=== Task description ===
The stretch wanted below opens at the line containing "none -> orange cone B5 level 1" and closes at the line containing "none -> orange brick J2:L2 level 1". Please return it exactly, with no other lines.

=== Supplied material ===
○ ○ ○
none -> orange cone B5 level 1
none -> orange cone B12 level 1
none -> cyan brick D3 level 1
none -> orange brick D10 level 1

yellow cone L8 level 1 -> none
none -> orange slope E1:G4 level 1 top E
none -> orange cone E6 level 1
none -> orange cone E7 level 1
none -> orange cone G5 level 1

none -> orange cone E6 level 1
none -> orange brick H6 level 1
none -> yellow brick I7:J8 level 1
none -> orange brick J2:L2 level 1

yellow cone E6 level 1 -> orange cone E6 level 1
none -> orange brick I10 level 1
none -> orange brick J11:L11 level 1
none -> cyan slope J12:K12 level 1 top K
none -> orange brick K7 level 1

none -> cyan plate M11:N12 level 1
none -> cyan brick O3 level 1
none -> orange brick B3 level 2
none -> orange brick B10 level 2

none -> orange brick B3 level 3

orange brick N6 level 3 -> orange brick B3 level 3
○ ○ ○
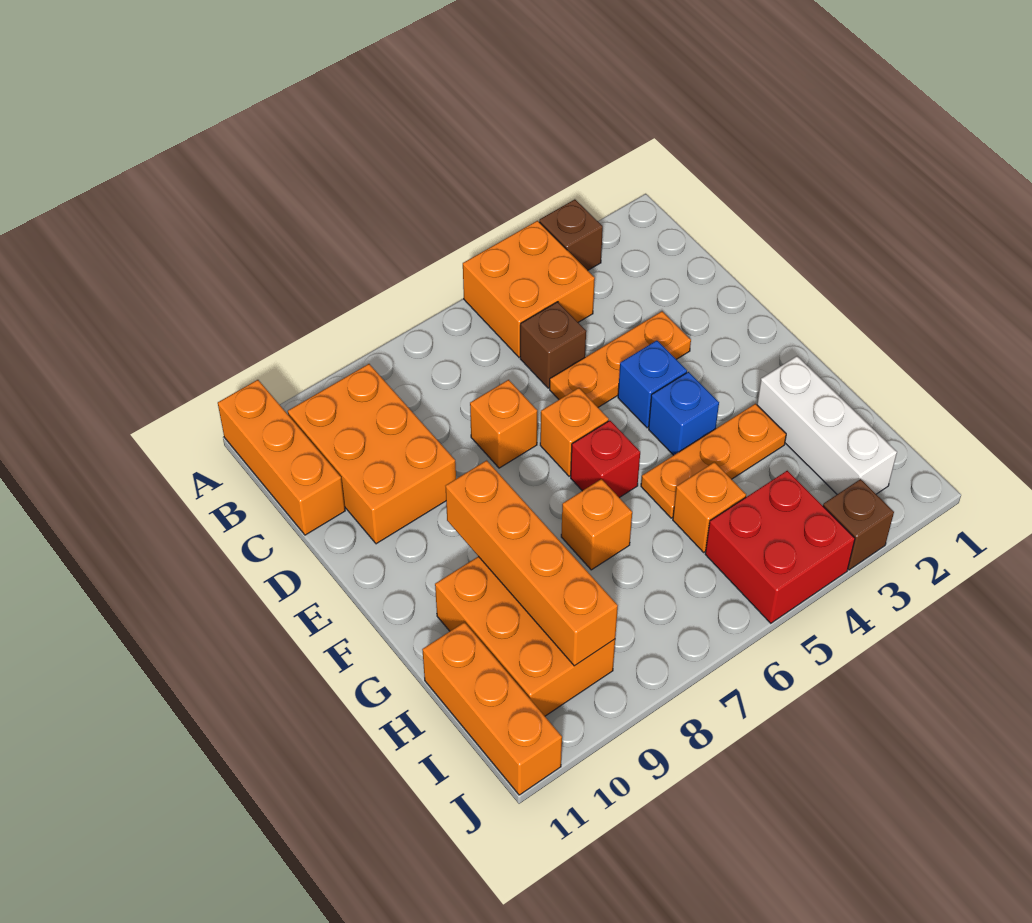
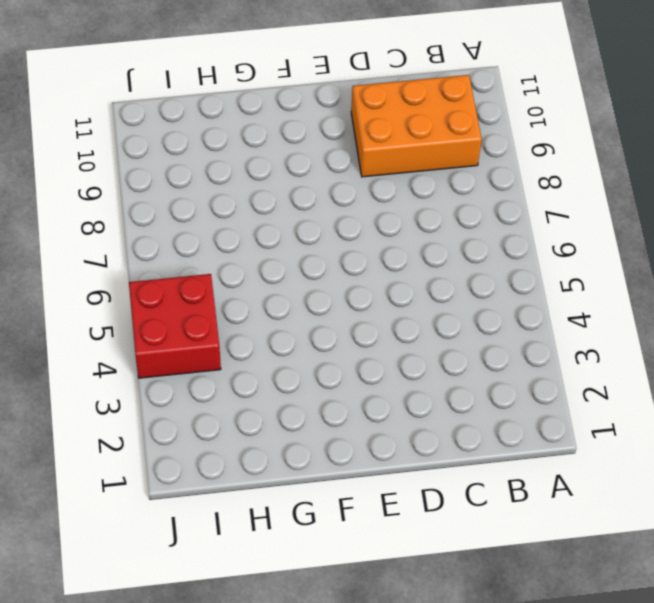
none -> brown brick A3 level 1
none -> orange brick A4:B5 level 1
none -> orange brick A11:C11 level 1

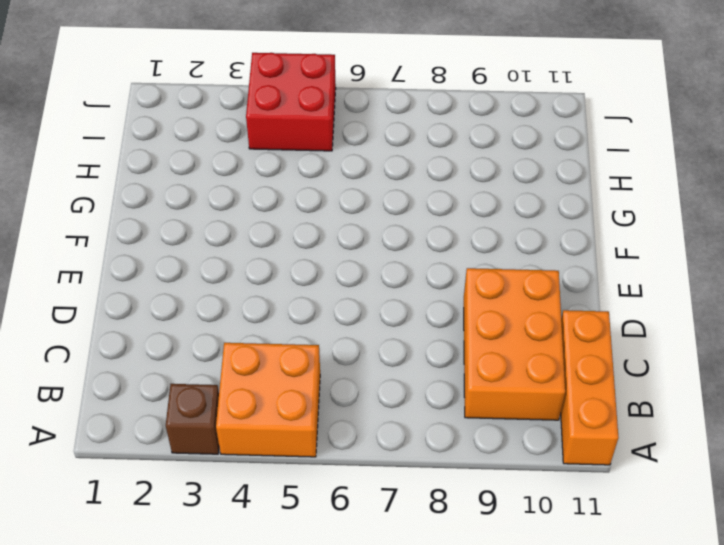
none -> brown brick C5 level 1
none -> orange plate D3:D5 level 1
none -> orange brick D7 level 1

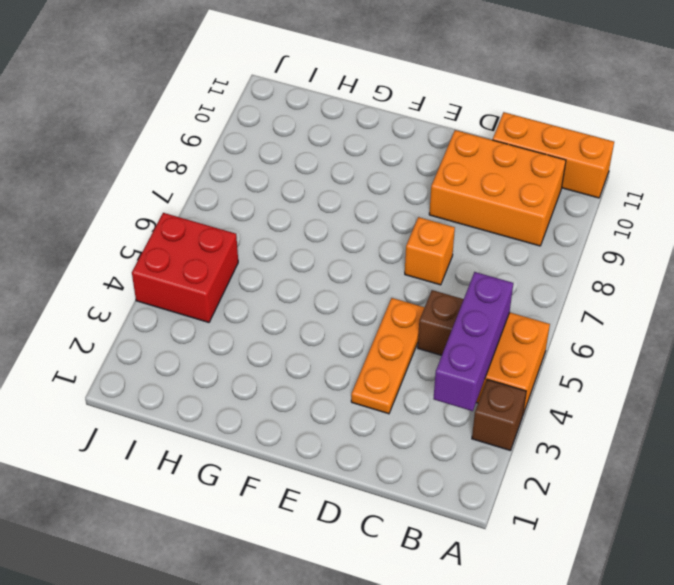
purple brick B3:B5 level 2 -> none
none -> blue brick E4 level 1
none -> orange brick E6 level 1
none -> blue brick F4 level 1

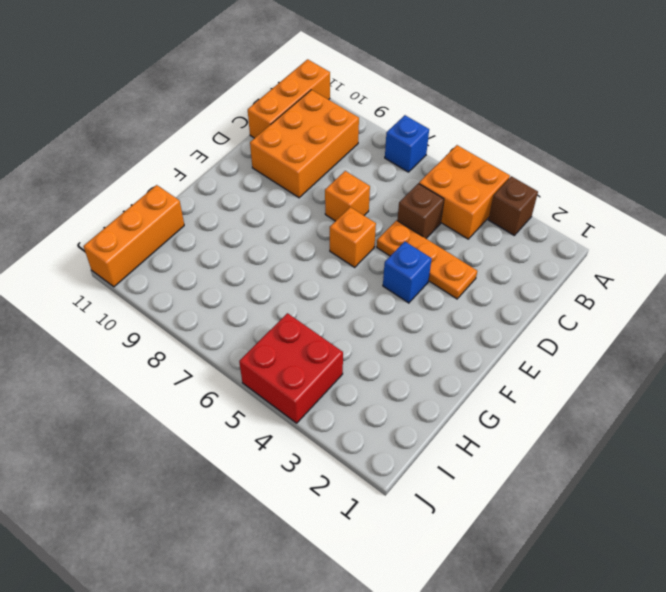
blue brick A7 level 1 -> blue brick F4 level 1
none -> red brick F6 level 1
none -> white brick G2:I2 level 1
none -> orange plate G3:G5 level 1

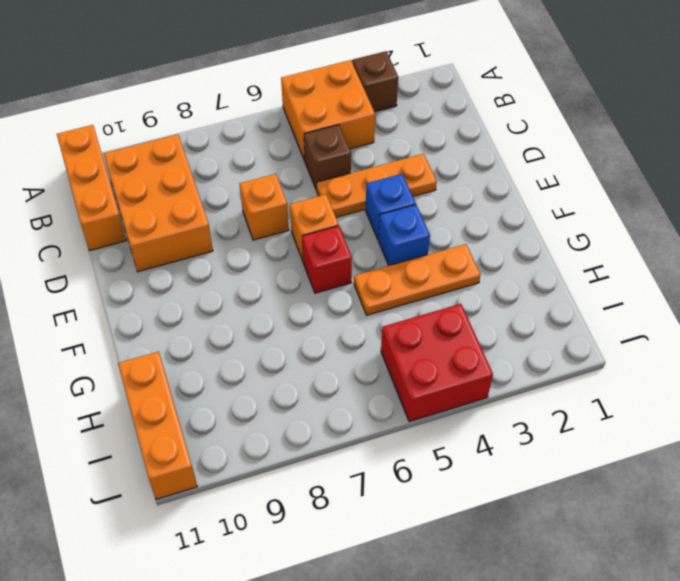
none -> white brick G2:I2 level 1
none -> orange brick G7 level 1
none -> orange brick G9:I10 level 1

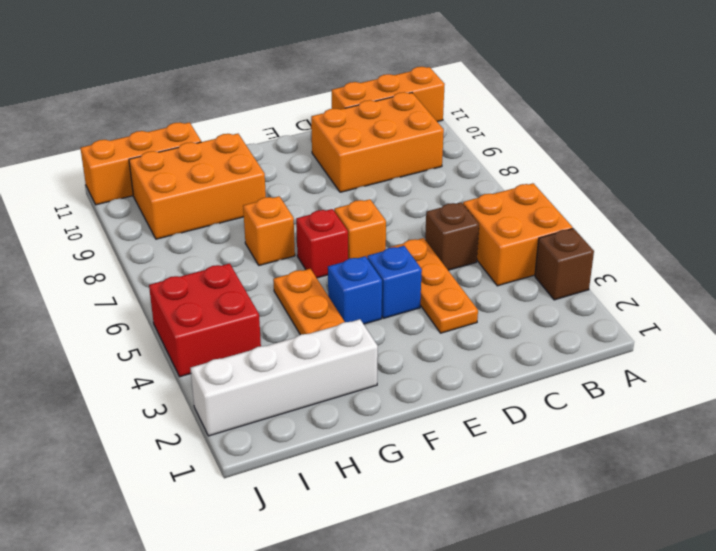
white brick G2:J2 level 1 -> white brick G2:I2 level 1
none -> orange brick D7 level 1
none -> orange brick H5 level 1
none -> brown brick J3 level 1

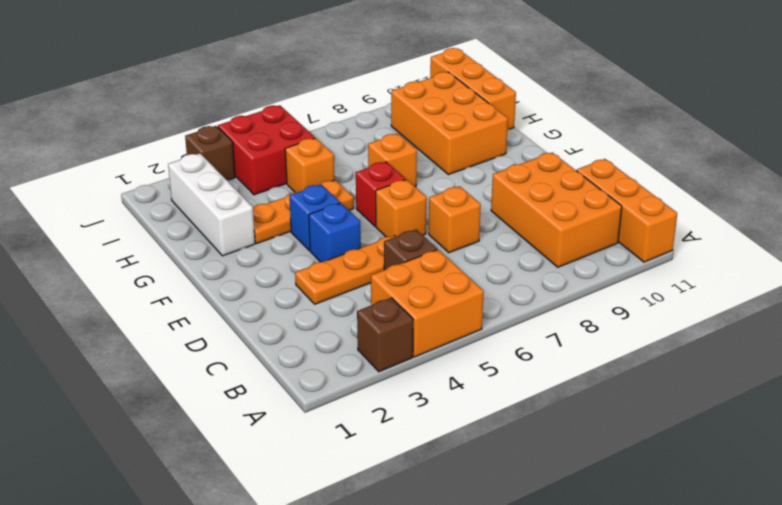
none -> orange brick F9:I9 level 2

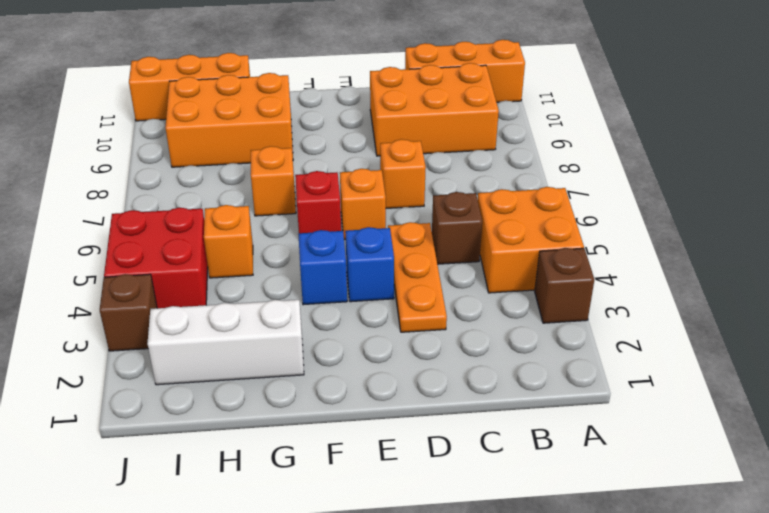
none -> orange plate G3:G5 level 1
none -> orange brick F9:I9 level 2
○ ○ ○
=== Result ===
none -> orange cone B5 level 1
none -> orange cone B12 level 1
none -> cyan brick D3 level 1
none -> orange brick D10 level 1

yellow cone L8 level 1 -> none
none -> orange slope E1:G4 level 1 top E
none -> orange cone E6 level 1
none -> orange cone E7 level 1
none -> orange cone G5 level 1

none -> orange cone E6 level 1
none -> orange brick H6 level 1
none -> yellow brick I7:J8 level 1
none -> orange brick J2:L2 level 1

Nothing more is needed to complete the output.